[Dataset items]
—————
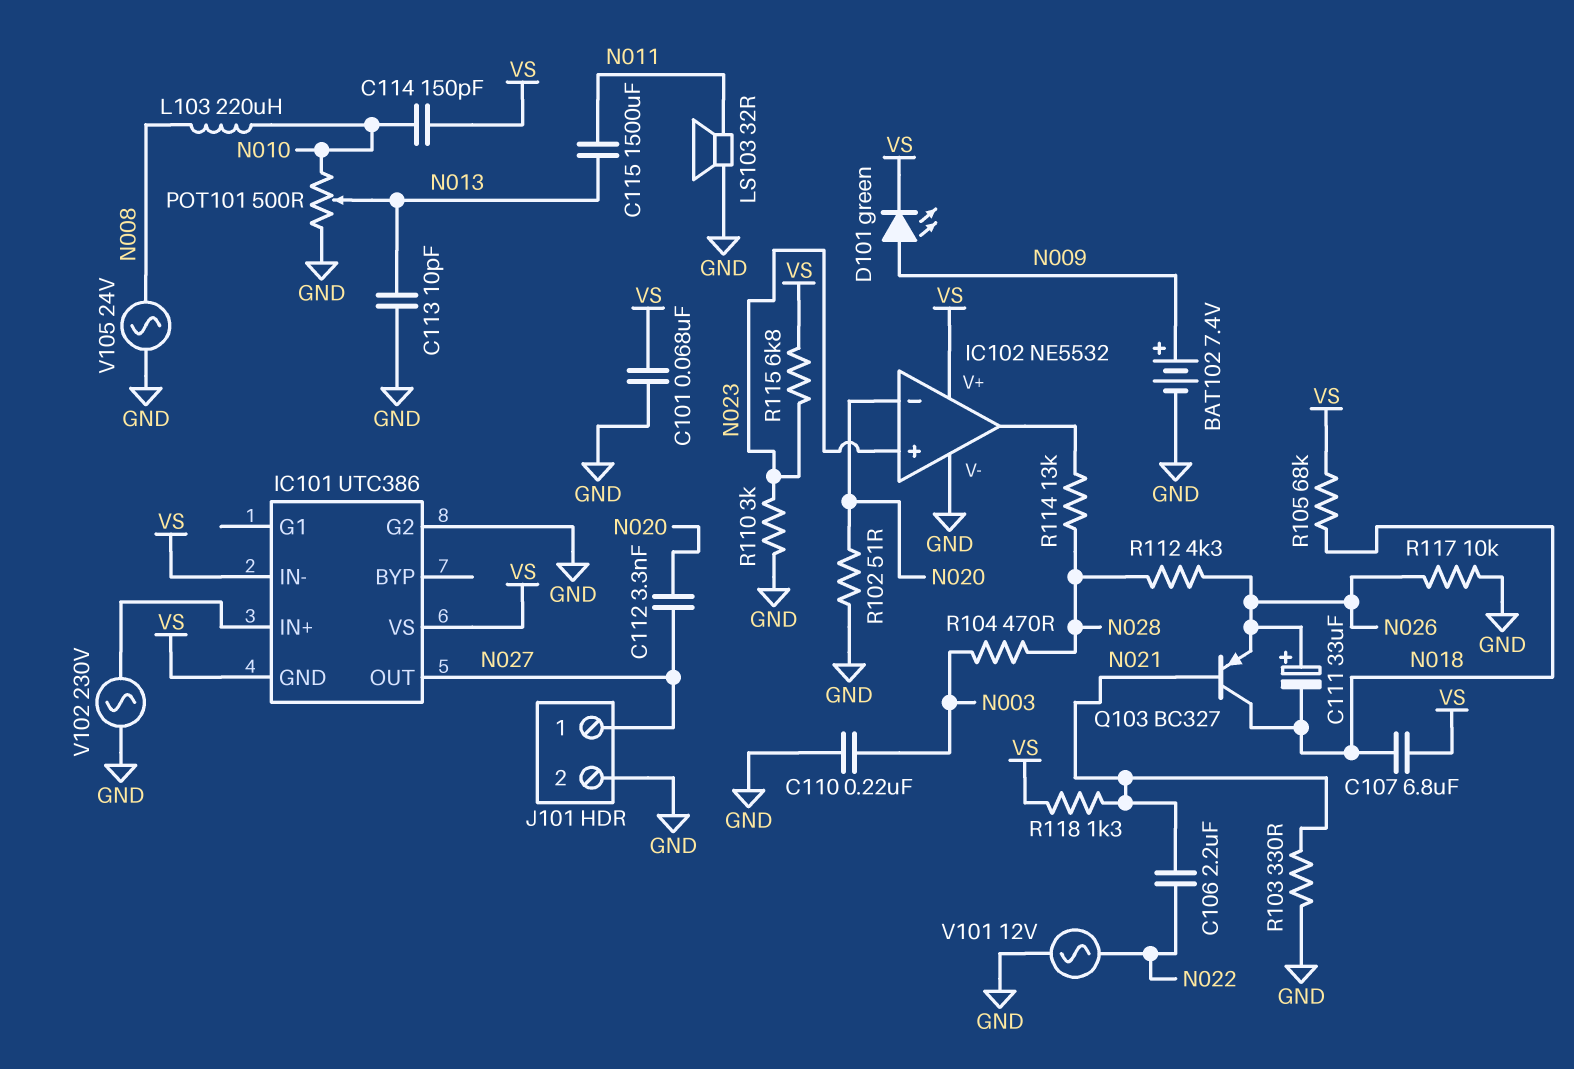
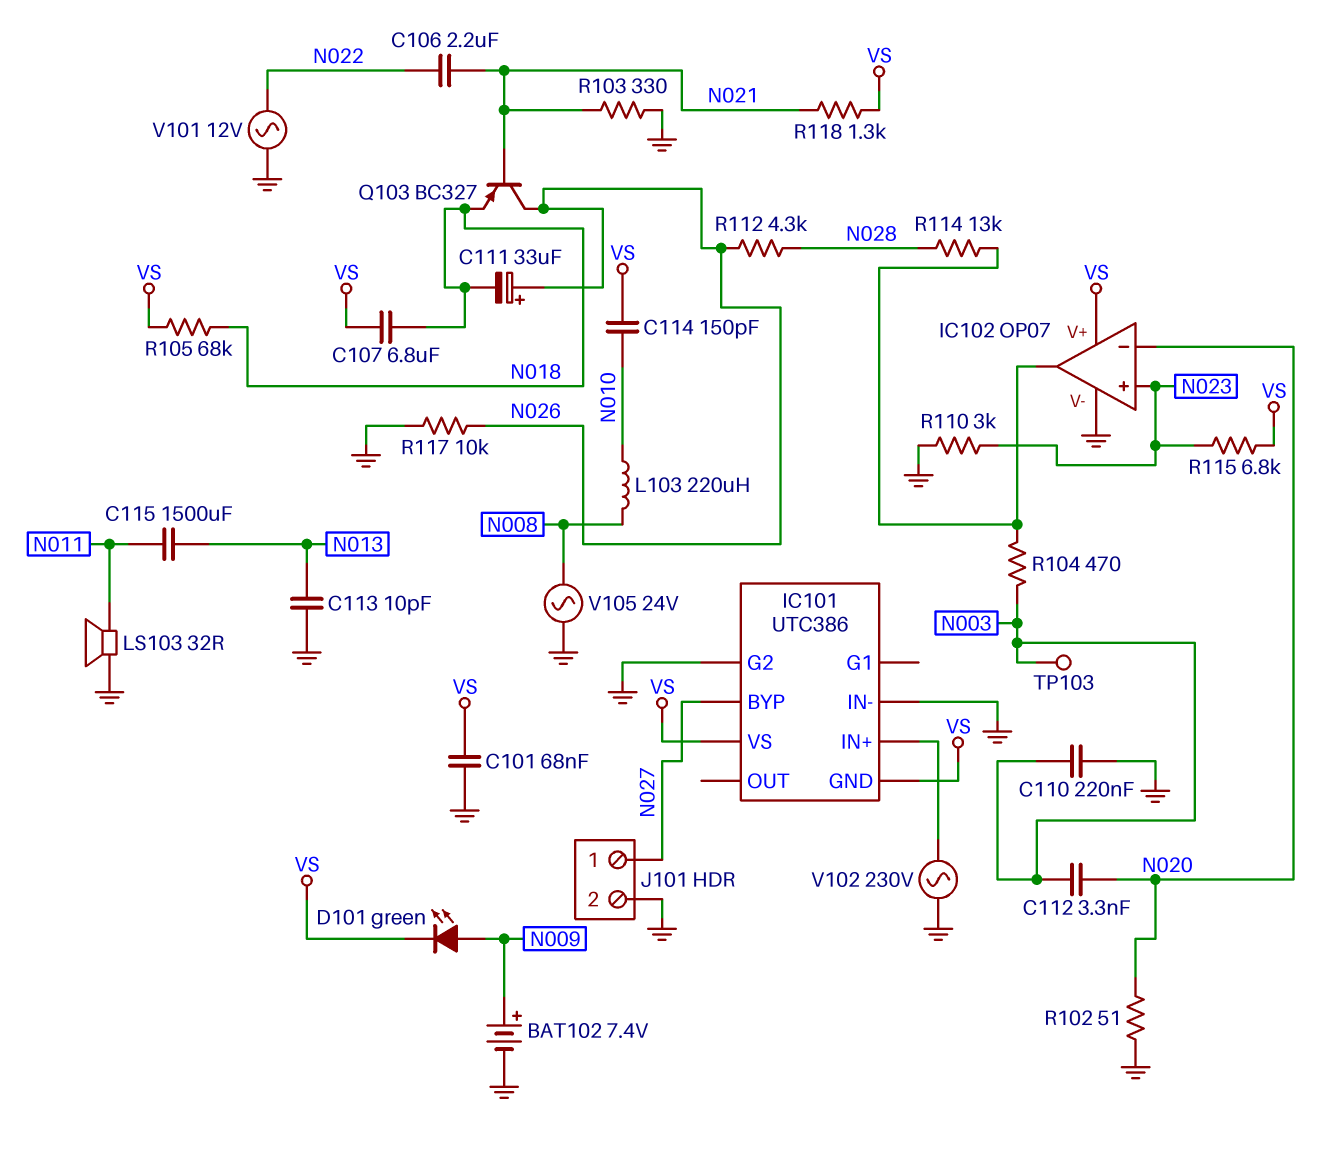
C112: 3.3nF (N020, N027) -> 3.3nF (N003, N020)
IC101 pin BYP: none -> N027
IC101 pin IN-: VS -> GND
IC101 pin OUT: N027 -> none
IC102: NE5532 -> OP07
POT101: 500 (GND, N010, wiper N013) -> none
Q103: PNP BC327 (B N021, C N018, E N026) -> PNP BC327 (B N021, C N026, E N018)
R104: 470 (N003, N028) -> 470 (IC102/out, N003)
TP103: none -> test point (N003)

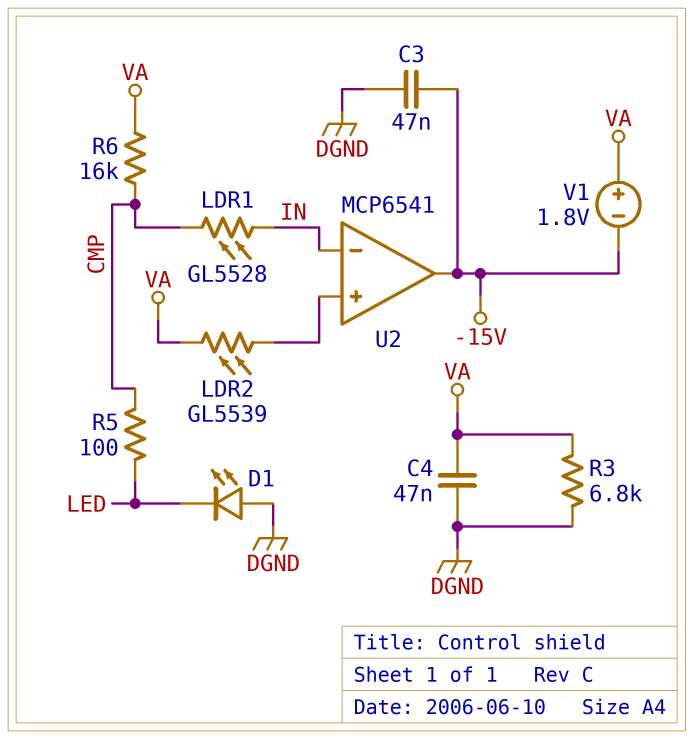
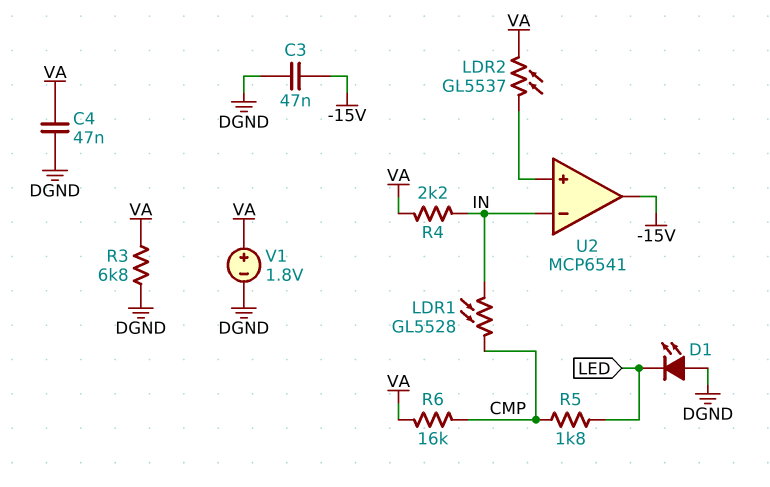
LDR2: GL5539 (U2/in+, VA) -> GL5537 (U2/in+, VA)
R4: none -> 2.2k (IN, VA)
R5: 100 (CMP, LED) -> 1.8k (CMP, LED)
V1: 1.8V (plus VA, minus -15V) -> 1.8V (plus VA, minus DGND)

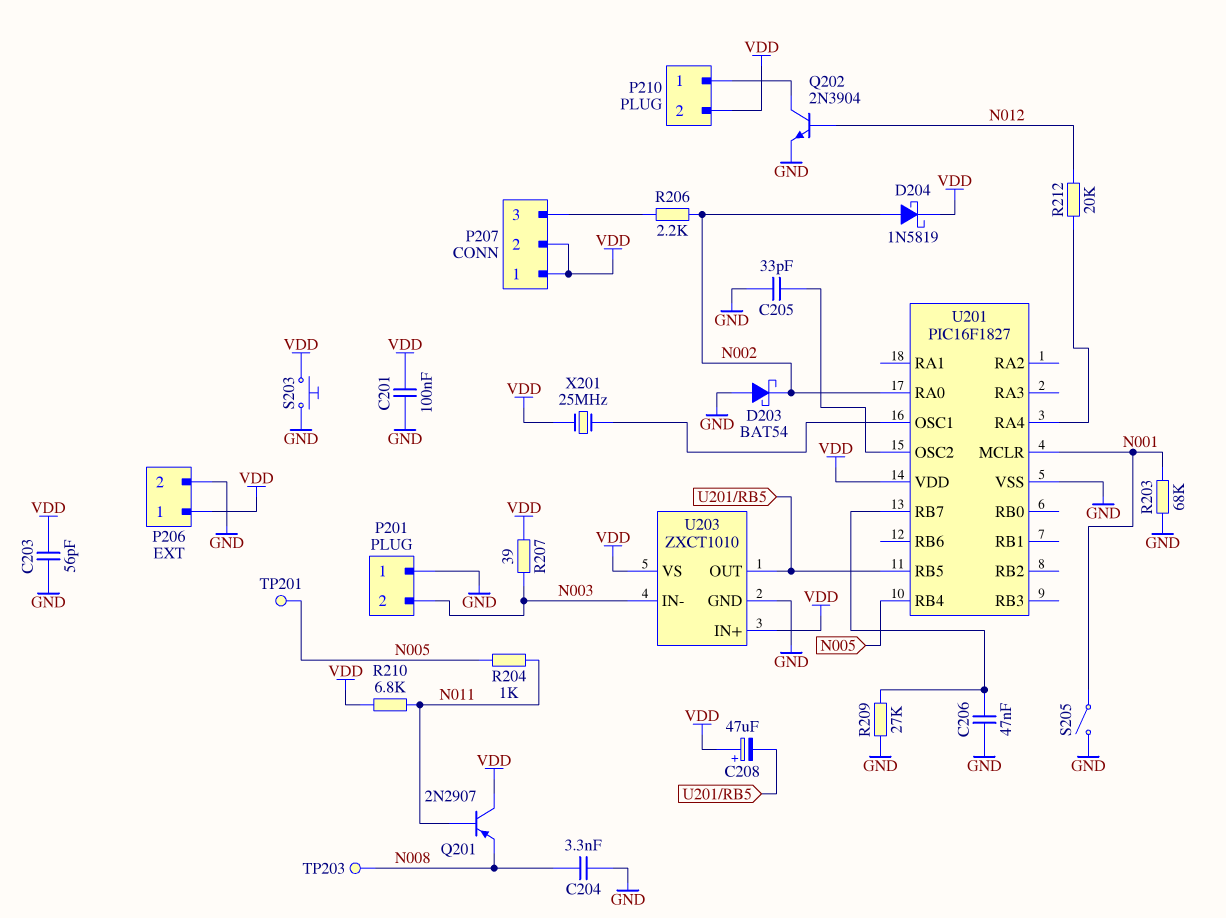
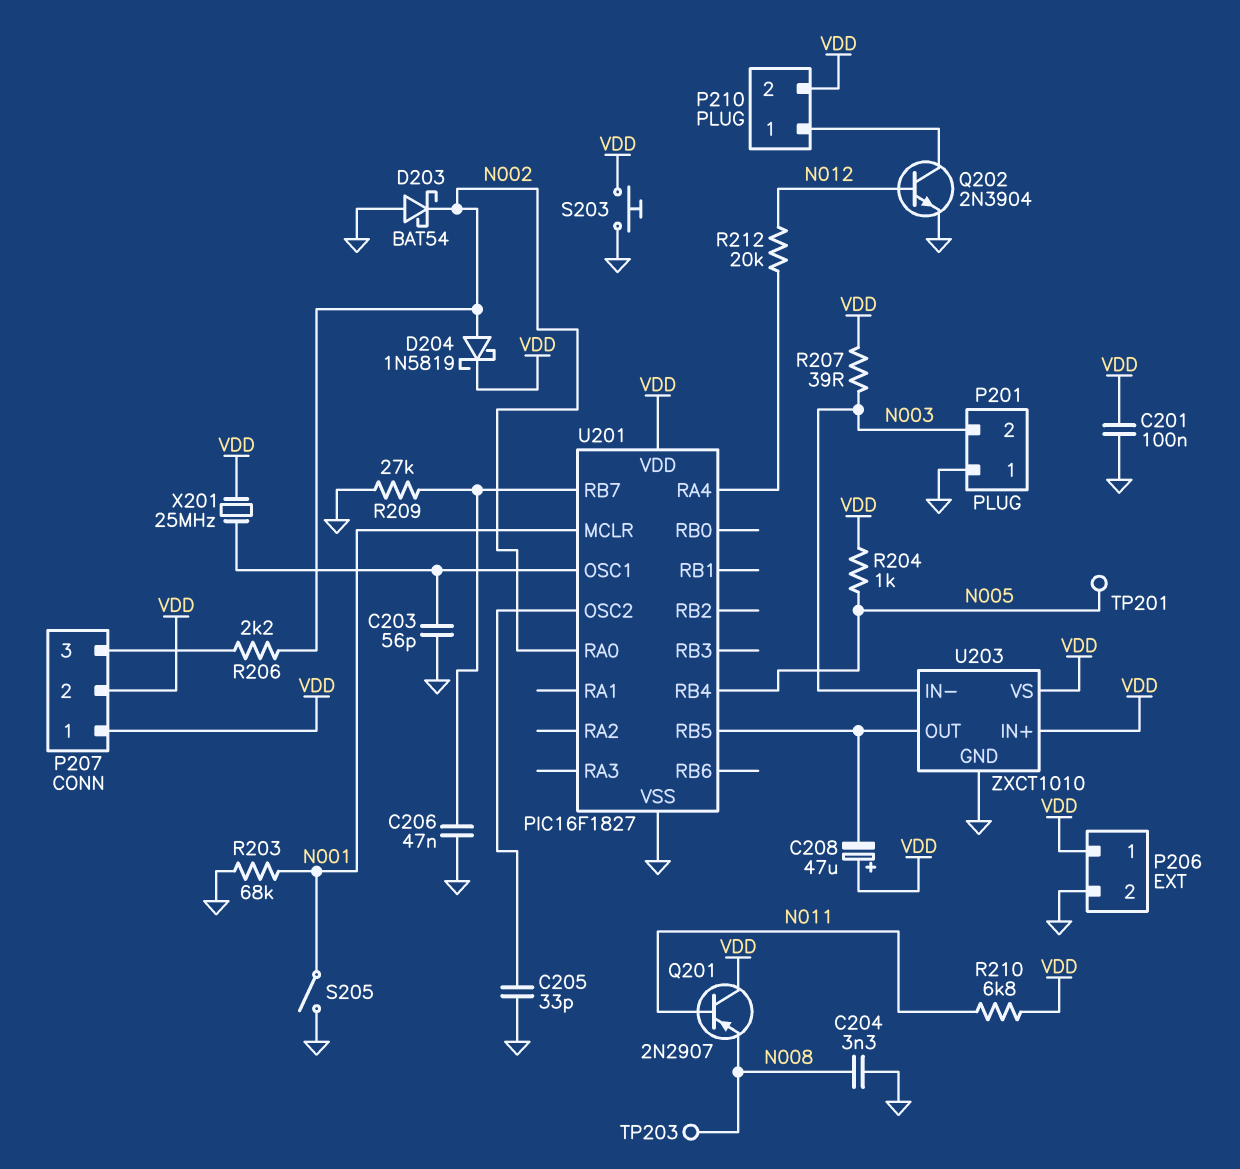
C203: 56pF (GND, VDD) -> 56pF (GND, U201/OSC1)
R204: 1k (N005, N011) -> 1k (N005, VDD)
—————
About this exercise: Word for word, write out each line from the one with "IC102: NE5532 -> OP07" through the end of the entries above, and omit any pictures.

Written solution:
IC102: NE5532 -> OP07
POT101: 500 (GND, N010, wiper N013) -> none
Q103: PNP BC327 (B N021, C N018, E N026) -> PNP BC327 (B N021, C N026, E N018)
R104: 470 (N003, N028) -> 470 (IC102/out, N003)
TP103: none -> test point (N003)

LDR2: GL5539 (U2/in+, VA) -> GL5537 (U2/in+, VA)
R4: none -> 2.2k (IN, VA)
R5: 100 (CMP, LED) -> 1.8k (CMP, LED)
V1: 1.8V (plus VA, minus -15V) -> 1.8V (plus VA, minus DGND)

C203: 56pF (GND, VDD) -> 56pF (GND, U201/OSC1)
R204: 1k (N005, N011) -> 1k (N005, VDD)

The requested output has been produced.